**How to complete this task:** Find "purple vase [518,258,577,353]" below and begin at its line; stop after the line with "brown flashlight [231,406,301,436] -> none". Output those lines exactly, without pictures.

___ Data under study ___

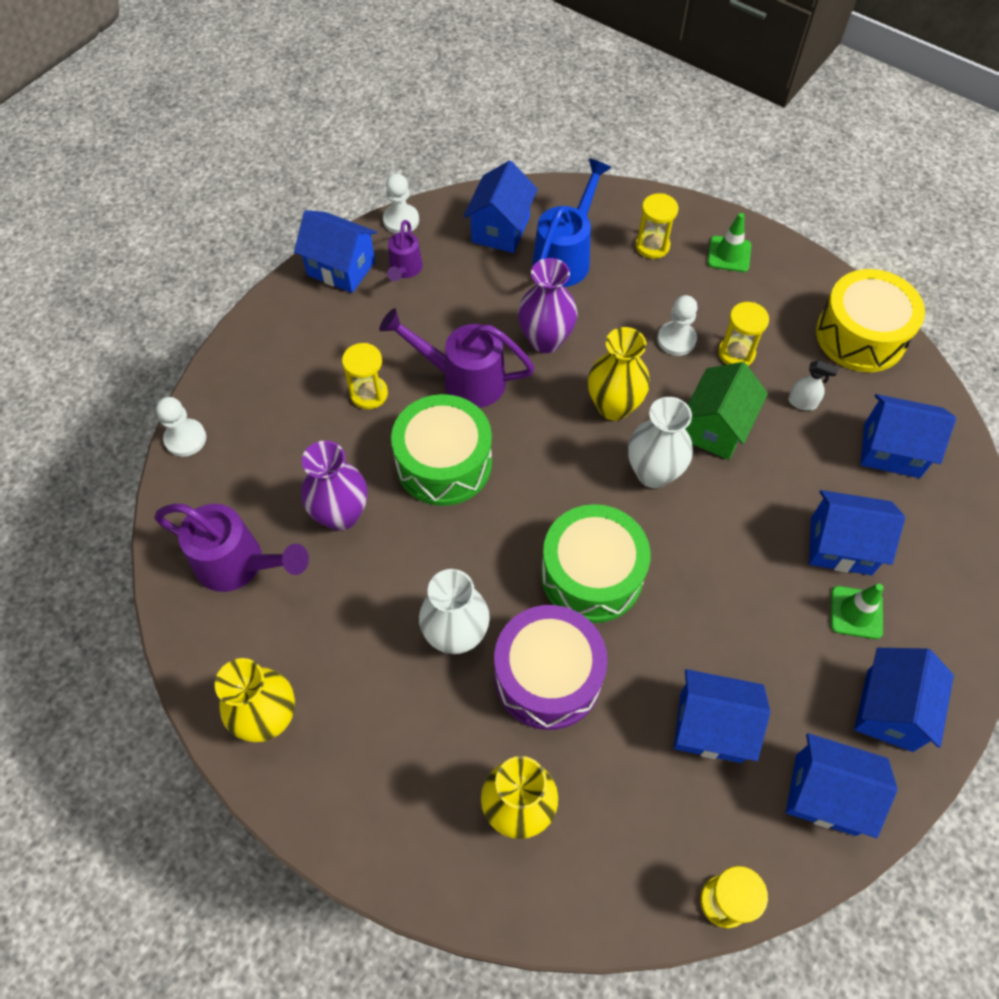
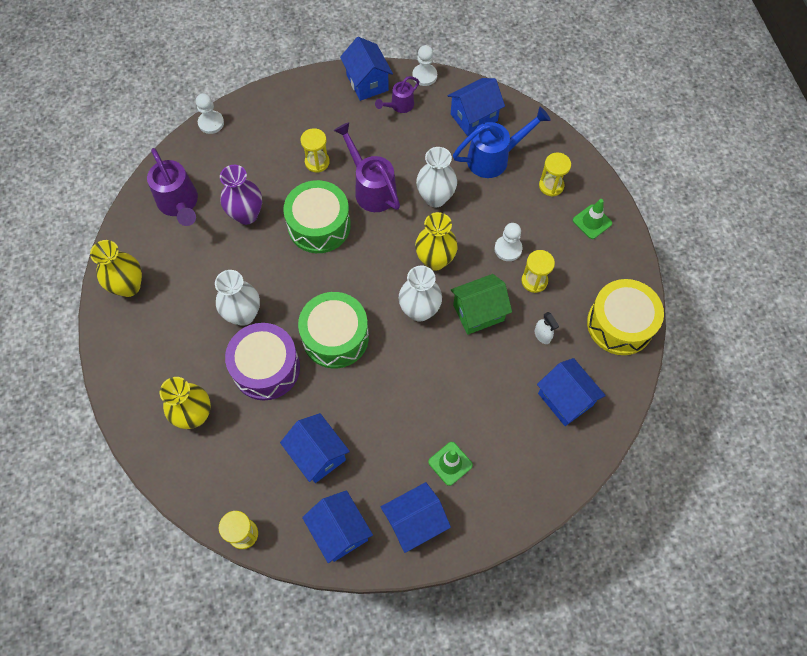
camera: 40 degrees right, 5 degrees up
purple vase [518,258,577,353] -> white vase [416,147,457,207]
blue house [809,490,905,575] -> none

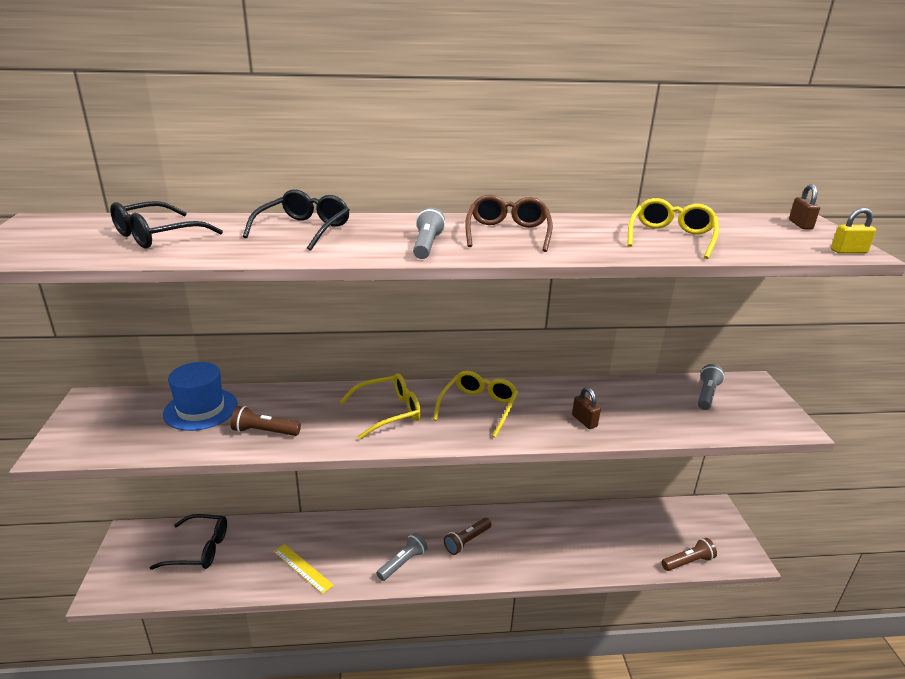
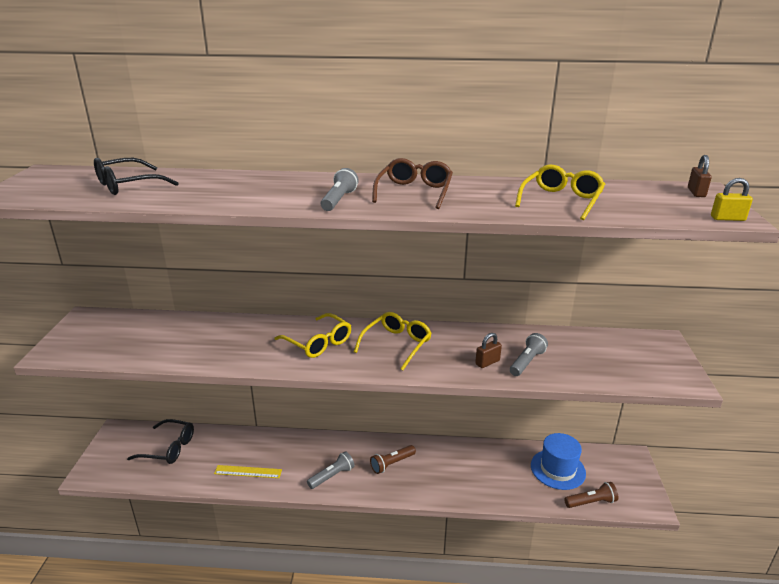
camera: 10 degrees right, 0 degrees up
blue hat [163,362,238,431] -> blue hat moved to [531,433,586,490]
brown flashlight [231,406,301,436] -> none
black glasses [243,189,349,251] -> none
yellow ruler [274,544,334,594] -> yellow ruler turned 45 degrees counterclockwise [214,465,282,478]
yellow glasses [339,373,421,440] -> yellow glasses turned 60 degrees clockwise [275,313,351,358]
brown padlock [572,387,601,429] -> brown padlock turned 75 degrees clockwise [475,333,502,368]
grey flashlight [698,364,725,410] -> grey flashlight moved to [510,333,548,376]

___

**Answer for the task:**
purple vase [518,258,577,353] -> white vase [416,147,457,207]
blue house [809,490,905,575] -> none

camera: 10 degrees right, 0 degrees up
blue hat [163,362,238,431] -> blue hat moved to [531,433,586,490]
brown flashlight [231,406,301,436] -> none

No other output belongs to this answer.